▸ **Exercise objective**
Examine the records and identify each line that includes the string "round". Copy those lines.

▸ **Entries shown**
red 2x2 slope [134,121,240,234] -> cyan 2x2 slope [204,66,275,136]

---

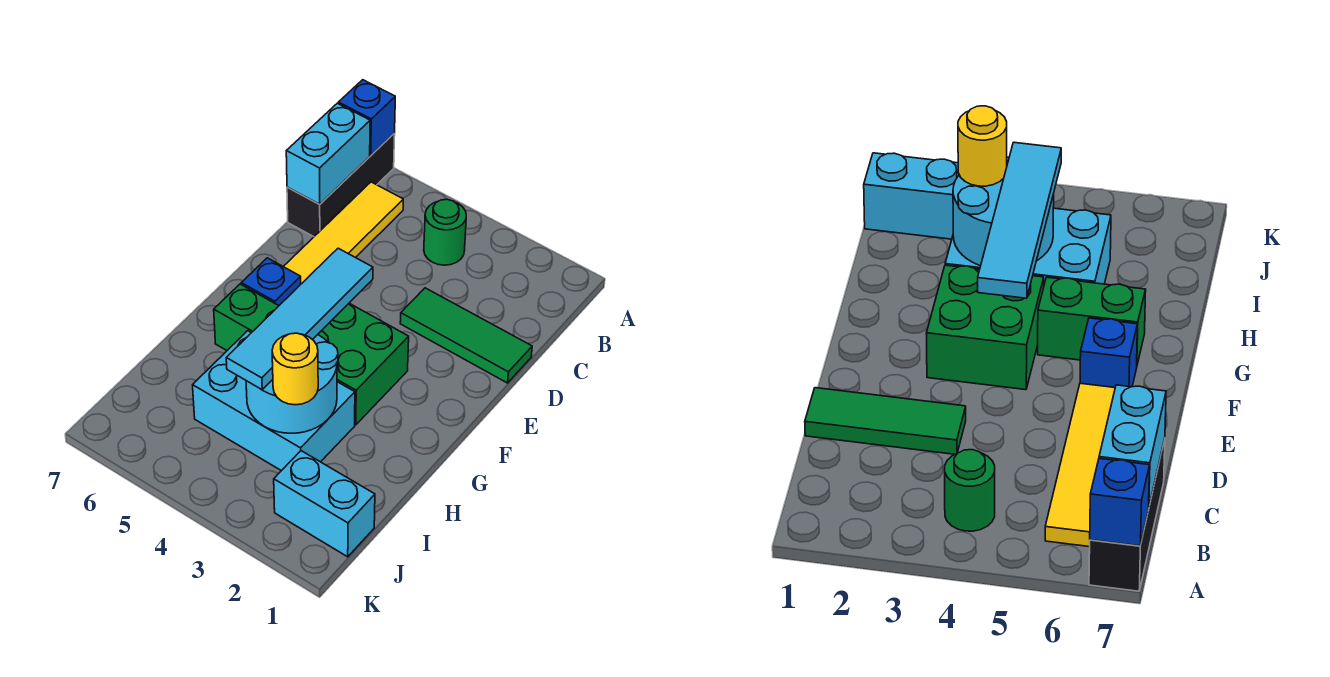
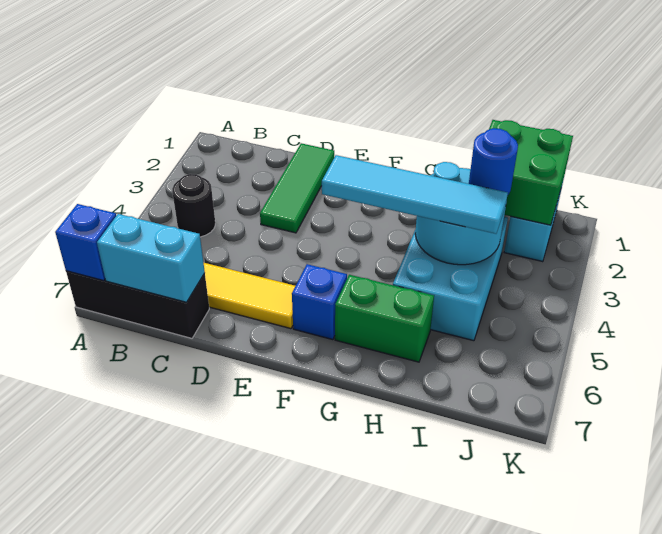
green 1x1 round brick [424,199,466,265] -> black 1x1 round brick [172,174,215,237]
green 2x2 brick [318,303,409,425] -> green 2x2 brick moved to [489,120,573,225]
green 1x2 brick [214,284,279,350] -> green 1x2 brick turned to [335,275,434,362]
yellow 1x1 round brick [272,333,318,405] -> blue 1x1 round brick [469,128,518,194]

▸ **Written reply**
green 1x1 round brick [424,199,466,265] -> black 1x1 round brick [172,174,215,237]
yellow 1x1 round brick [272,333,318,405] -> blue 1x1 round brick [469,128,518,194]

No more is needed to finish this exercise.